### Task instructions
Give an exact reproduction of the lines from the one with "(546, 344) = (358, 355): pink" to the final line of the entries below, both ends included, and omit the pictures.

Data entries
_ _ _ _ _ _ _

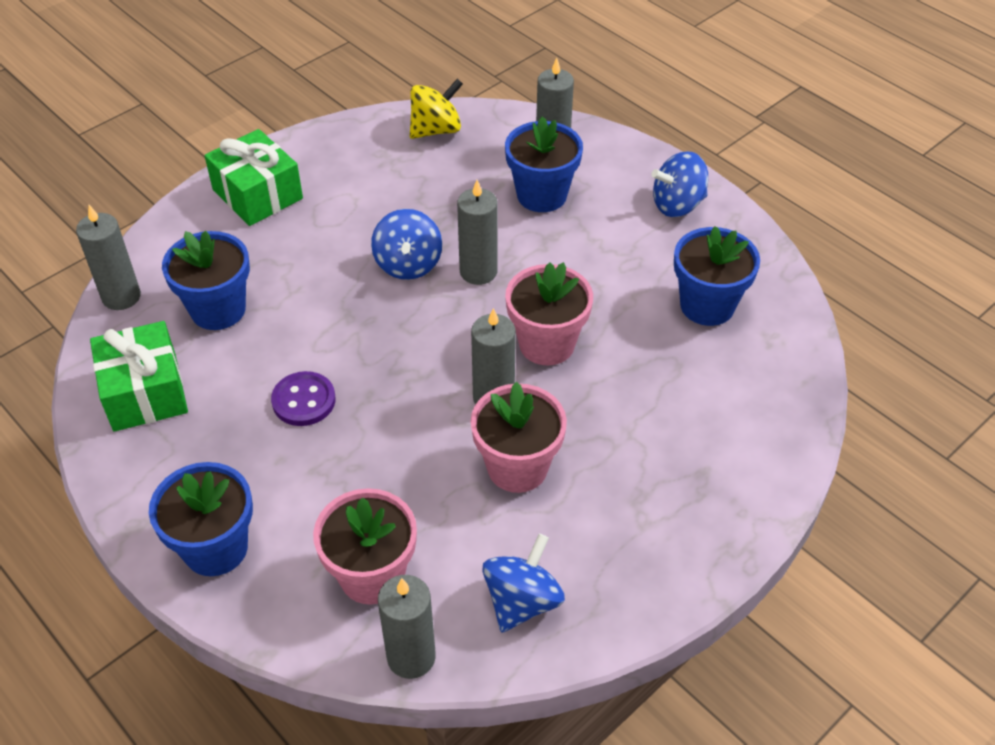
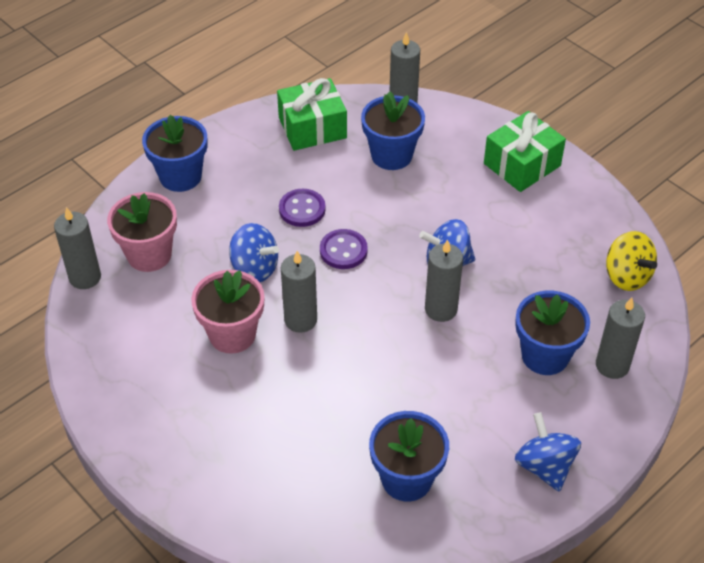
camera: 90 degrees right, 0 degrees up
(381, 358) = (343, 251): none -> purple button
(522, 601) = (117, 336): blue spinning top -> blue spinning top (254, 268)
(546, 344) = (358, 355): pink flower pot -> none

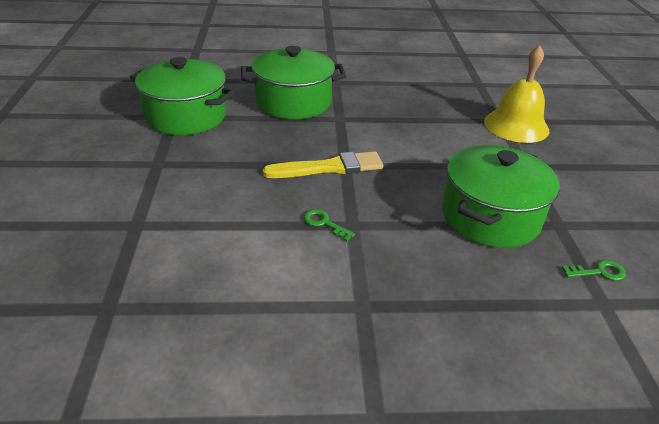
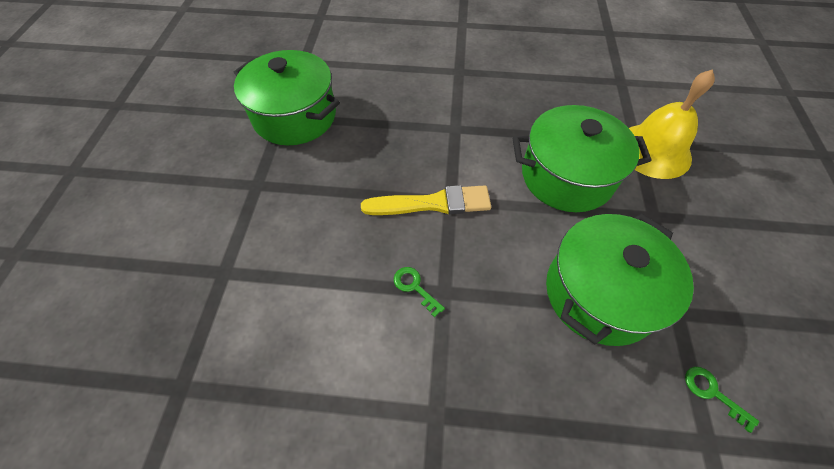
camera: 10 degrees right, 20 degrees up
(293, 102) = (409, 100): green pot -> green pot (566, 176)
(599, 272) = (712, 393): green key -> green key turned 135 degrees counterclockwise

_ _ _ _ _ _ _

### Solution below
(546, 344) = (358, 355): pink flower pot -> none

camera: 10 degrees right, 20 degrees up
(293, 102) = (409, 100): green pot -> green pot (566, 176)
(599, 272) = (712, 393): green key -> green key turned 135 degrees counterclockwise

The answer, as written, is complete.